What you need to do:
Your task is to repeat all of the material exactly.

Source data:
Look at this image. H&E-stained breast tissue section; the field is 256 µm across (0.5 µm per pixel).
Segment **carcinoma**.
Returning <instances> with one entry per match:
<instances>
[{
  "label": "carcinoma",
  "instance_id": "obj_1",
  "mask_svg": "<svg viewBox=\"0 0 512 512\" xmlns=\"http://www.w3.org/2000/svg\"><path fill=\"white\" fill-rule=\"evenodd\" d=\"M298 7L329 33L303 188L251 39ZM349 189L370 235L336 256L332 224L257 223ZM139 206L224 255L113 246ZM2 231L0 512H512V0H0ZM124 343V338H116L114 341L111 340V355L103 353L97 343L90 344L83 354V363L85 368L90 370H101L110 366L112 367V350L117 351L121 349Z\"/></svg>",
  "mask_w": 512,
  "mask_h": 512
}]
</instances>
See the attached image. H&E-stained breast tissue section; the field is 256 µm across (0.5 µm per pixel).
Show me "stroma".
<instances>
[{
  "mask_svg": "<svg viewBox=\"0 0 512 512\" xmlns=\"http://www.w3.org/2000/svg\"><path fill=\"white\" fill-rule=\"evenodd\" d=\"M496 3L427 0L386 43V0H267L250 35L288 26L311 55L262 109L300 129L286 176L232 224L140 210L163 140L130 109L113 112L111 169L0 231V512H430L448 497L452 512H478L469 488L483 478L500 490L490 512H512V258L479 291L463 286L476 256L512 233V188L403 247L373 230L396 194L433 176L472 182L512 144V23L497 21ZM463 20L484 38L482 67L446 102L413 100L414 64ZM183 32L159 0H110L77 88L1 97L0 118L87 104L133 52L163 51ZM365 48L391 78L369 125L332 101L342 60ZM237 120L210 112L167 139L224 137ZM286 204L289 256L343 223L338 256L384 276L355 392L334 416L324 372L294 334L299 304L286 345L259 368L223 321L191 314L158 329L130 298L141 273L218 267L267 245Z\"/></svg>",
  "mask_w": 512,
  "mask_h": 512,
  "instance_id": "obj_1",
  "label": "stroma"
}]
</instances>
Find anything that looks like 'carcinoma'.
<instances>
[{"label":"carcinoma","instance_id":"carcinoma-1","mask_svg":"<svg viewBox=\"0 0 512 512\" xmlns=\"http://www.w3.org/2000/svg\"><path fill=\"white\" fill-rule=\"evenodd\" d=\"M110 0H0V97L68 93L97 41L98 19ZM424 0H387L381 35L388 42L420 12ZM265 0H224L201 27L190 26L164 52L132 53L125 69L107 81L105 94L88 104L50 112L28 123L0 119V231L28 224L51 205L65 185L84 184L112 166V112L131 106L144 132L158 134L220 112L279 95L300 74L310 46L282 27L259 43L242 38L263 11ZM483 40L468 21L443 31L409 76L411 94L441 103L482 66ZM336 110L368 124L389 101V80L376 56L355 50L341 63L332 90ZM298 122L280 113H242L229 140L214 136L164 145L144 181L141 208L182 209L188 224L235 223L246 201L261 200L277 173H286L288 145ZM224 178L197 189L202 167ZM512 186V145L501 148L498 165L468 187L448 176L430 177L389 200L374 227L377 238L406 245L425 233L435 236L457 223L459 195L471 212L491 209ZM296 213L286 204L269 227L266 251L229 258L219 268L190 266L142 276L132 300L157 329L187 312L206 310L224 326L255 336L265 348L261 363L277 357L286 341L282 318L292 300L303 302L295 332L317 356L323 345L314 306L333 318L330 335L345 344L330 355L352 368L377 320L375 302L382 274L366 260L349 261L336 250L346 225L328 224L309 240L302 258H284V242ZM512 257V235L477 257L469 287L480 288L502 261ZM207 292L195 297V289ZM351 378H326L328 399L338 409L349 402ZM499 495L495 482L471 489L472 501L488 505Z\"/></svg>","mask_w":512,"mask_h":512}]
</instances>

Right answer:
Look at this image. H&E-stained breast tissue section; the field is 256 µm across (0.5 µm per pixel).
Segment **carcinoma**.
Returning <instances> with one entry per match:
<instances>
[{
  "label": "carcinoma",
  "instance_id": "obj_1",
  "mask_svg": "<svg viewBox=\"0 0 512 512\" xmlns=\"http://www.w3.org/2000/svg\"><path fill=\"white\" fill-rule=\"evenodd\" d=\"M298 7L329 33L303 188L251 39ZM349 189L370 235L336 256L332 224L257 223ZM139 206L224 255L113 246ZM2 231L0 512H512V0H0ZM124 343V338H116L114 341L111 340V355L103 353L97 343L90 344L83 354V363L85 368L90 370H101L110 366L112 367V350L117 351L121 349Z\"/></svg>",
  "mask_w": 512,
  "mask_h": 512
}]
</instances>
See the attached image. H&E-stained breast tissue section; the field is 256 µm across (0.5 µm per pixel).
Show me "stroma".
<instances>
[{
  "mask_svg": "<svg viewBox=\"0 0 512 512\" xmlns=\"http://www.w3.org/2000/svg\"><path fill=\"white\" fill-rule=\"evenodd\" d=\"M496 3L427 0L386 43V0H267L250 35L288 26L311 55L262 109L300 129L286 176L232 224L140 210L163 140L130 109L113 112L111 169L0 231V512H430L448 497L452 512H478L469 488L483 478L500 490L490 512H512V258L479 291L463 286L476 256L512 233V188L403 247L373 230L396 194L433 176L472 182L512 144V23L497 21ZM463 20L484 38L482 67L446 102L413 100L414 64ZM183 32L159 0H110L77 88L1 97L0 118L87 104L133 52L163 51ZM365 48L391 78L369 125L332 101L342 60ZM237 120L210 112L167 139L224 137ZM286 204L289 256L343 223L338 256L384 276L355 392L334 416L324 372L294 334L299 304L286 345L259 368L223 321L191 314L158 329L130 298L141 273L218 267L267 245Z\"/></svg>",
  "mask_w": 512,
  "mask_h": 512,
  "instance_id": "obj_1",
  "label": "stroma"
}]
</instances>
Find anything that looks like 'carcinoma'.
<instances>
[{"label":"carcinoma","instance_id":"carcinoma-1","mask_svg":"<svg viewBox=\"0 0 512 512\" xmlns=\"http://www.w3.org/2000/svg\"><path fill=\"white\" fill-rule=\"evenodd\" d=\"M110 0H0V97L68 93L97 41L98 19ZM424 0H387L381 35L388 42L420 12ZM265 0H224L201 27L190 26L164 52L132 53L125 69L107 81L105 94L88 104L50 112L28 123L0 119V231L28 224L51 205L65 185L84 184L112 166V112L131 106L144 132L158 134L220 112L279 95L300 74L310 46L282 27L259 43L242 38L263 11ZM483 40L468 21L443 31L409 76L411 94L441 103L482 66ZM336 110L368 124L389 101V80L376 56L355 50L341 63L332 90ZM298 122L280 113H242L229 140L214 136L164 145L144 181L141 208L182 209L188 224L235 223L246 201L261 200L277 173H286L288 145ZM224 178L197 189L202 167ZM512 186V145L501 148L498 165L468 187L448 176L430 177L389 200L374 227L377 238L406 245L425 233L435 236L457 223L459 195L471 212L491 209ZM296 213L286 204L269 227L266 251L229 258L219 268L190 266L142 276L132 300L157 329L187 312L206 310L224 326L255 336L265 348L261 363L277 357L286 341L282 318L292 300L303 302L295 332L317 356L323 345L314 306L333 318L330 335L345 344L330 355L352 368L377 320L375 302L382 274L366 260L349 261L336 250L346 225L328 224L309 240L302 258H284V242ZM512 257V235L477 257L469 287L480 288L502 261ZM207 292L195 297V289ZM351 378H326L328 399L338 409L349 402ZM499 495L495 482L471 489L472 501L488 505Z\"/></svg>","mask_w":512,"mask_h":512}]
</instances>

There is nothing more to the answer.